### Your task
Take the entries that follow and write them out again, word for word.

--------------------------------------------------

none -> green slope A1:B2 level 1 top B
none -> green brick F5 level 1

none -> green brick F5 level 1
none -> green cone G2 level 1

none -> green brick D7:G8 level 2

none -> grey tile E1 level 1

--------------------------------------------------

### Output of the task
none -> green slope A1:B2 level 1 top B
none -> green brick F5 level 1

none -> green brick F5 level 1
none -> green cone G2 level 1

none -> green brick D7:G8 level 2

none -> grey tile E1 level 1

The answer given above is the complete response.